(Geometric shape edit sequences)
*****
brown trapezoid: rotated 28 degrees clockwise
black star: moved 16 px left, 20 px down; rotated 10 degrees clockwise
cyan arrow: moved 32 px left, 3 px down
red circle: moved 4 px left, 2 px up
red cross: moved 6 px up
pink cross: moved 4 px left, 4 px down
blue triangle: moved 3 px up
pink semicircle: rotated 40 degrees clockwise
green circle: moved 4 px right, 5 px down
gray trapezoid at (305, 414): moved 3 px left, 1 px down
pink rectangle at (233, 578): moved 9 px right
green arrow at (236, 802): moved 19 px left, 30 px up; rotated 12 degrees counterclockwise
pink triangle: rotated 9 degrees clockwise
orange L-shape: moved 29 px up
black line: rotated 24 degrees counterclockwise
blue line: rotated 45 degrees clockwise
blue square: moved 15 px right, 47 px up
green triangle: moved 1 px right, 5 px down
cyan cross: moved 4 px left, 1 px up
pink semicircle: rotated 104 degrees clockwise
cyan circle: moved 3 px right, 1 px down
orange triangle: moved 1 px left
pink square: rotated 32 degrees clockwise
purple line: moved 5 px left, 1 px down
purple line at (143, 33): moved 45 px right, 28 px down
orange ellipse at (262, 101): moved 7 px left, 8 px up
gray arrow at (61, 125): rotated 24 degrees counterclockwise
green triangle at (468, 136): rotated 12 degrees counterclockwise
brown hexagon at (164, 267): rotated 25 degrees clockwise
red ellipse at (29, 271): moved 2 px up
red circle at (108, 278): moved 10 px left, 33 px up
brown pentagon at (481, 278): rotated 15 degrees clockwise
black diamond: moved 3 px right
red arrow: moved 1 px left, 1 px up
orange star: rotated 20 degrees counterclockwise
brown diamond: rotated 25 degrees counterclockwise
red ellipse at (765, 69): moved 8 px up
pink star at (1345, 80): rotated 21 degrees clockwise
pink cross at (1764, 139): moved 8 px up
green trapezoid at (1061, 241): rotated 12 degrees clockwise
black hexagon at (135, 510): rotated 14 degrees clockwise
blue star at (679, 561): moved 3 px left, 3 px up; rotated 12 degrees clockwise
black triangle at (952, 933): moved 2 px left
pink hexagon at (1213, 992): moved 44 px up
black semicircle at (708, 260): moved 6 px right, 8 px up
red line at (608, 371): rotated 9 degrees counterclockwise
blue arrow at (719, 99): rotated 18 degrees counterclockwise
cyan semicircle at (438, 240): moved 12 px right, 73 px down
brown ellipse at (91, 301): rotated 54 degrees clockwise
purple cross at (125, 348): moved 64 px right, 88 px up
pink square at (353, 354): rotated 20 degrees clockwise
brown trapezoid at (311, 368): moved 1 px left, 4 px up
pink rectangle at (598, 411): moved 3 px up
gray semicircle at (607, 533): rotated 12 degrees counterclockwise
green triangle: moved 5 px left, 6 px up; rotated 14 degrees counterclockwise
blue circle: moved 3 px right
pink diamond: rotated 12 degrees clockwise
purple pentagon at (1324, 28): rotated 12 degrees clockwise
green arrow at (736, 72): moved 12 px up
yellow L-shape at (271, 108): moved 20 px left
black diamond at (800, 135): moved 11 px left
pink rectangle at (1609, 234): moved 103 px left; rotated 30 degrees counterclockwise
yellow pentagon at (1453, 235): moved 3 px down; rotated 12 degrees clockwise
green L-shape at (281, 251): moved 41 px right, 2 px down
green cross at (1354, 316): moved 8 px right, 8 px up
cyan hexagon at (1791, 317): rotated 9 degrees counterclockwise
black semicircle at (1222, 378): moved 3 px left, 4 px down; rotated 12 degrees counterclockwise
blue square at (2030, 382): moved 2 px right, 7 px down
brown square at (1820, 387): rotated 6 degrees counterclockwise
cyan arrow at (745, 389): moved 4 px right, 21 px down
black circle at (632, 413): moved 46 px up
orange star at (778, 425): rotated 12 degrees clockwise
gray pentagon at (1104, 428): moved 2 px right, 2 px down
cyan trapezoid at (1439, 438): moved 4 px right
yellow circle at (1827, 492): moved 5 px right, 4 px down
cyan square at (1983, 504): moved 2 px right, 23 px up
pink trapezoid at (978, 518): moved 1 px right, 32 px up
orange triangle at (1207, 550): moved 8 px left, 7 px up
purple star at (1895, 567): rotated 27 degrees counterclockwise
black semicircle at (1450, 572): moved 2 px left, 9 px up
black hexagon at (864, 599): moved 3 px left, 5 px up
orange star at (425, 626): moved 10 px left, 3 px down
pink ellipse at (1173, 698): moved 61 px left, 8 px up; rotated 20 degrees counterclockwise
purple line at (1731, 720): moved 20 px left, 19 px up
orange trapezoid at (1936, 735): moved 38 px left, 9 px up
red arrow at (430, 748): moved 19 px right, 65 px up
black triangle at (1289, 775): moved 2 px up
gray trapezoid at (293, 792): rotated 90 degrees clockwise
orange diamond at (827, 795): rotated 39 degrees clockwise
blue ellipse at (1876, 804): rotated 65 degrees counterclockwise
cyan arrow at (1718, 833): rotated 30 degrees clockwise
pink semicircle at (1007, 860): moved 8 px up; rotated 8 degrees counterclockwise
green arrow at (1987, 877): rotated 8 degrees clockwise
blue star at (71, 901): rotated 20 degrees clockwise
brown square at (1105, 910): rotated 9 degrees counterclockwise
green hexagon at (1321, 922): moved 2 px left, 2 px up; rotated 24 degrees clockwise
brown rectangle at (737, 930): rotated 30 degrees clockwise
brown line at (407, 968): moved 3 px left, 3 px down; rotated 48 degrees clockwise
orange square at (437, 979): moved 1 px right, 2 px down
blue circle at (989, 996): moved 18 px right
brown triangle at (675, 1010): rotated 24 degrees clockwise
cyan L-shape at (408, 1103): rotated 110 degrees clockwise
*****
→ BRIEF
The lines above from the one containing "red arrow: moved 1 px left, 1 px up" through the one containing "black semicircle at (1222, 378): moved" are to be set down exactly, and no others.

→ YOUR RESPONSE
red arrow: moved 1 px left, 1 px up
orange star: rotated 20 degrees counterclockwise
brown diamond: rotated 25 degrees counterclockwise
red ellipse at (765, 69): moved 8 px up
pink star at (1345, 80): rotated 21 degrees clockwise
pink cross at (1764, 139): moved 8 px up
green trapezoid at (1061, 241): rotated 12 degrees clockwise
black hexagon at (135, 510): rotated 14 degrees clockwise
blue star at (679, 561): moved 3 px left, 3 px up; rotated 12 degrees clockwise
black triangle at (952, 933): moved 2 px left
pink hexagon at (1213, 992): moved 44 px up
black semicircle at (708, 260): moved 6 px right, 8 px up
red line at (608, 371): rotated 9 degrees counterclockwise
blue arrow at (719, 99): rotated 18 degrees counterclockwise
cyan semicircle at (438, 240): moved 12 px right, 73 px down
brown ellipse at (91, 301): rotated 54 degrees clockwise
purple cross at (125, 348): moved 64 px right, 88 px up
pink square at (353, 354): rotated 20 degrees clockwise
brown trapezoid at (311, 368): moved 1 px left, 4 px up
pink rectangle at (598, 411): moved 3 px up
gray semicircle at (607, 533): rotated 12 degrees counterclockwise
green triangle: moved 5 px left, 6 px up; rotated 14 degrees counterclockwise
blue circle: moved 3 px right
pink diamond: rotated 12 degrees clockwise
purple pentagon at (1324, 28): rotated 12 degrees clockwise
green arrow at (736, 72): moved 12 px up
yellow L-shape at (271, 108): moved 20 px left
black diamond at (800, 135): moved 11 px left
pink rectangle at (1609, 234): moved 103 px left; rotated 30 degrees counterclockwise
yellow pentagon at (1453, 235): moved 3 px down; rotated 12 degrees clockwise
green L-shape at (281, 251): moved 41 px right, 2 px down
green cross at (1354, 316): moved 8 px right, 8 px up
cyan hexagon at (1791, 317): rotated 9 degrees counterclockwise
black semicircle at (1222, 378): moved 3 px left, 4 px down; rotated 12 degrees counterclockwise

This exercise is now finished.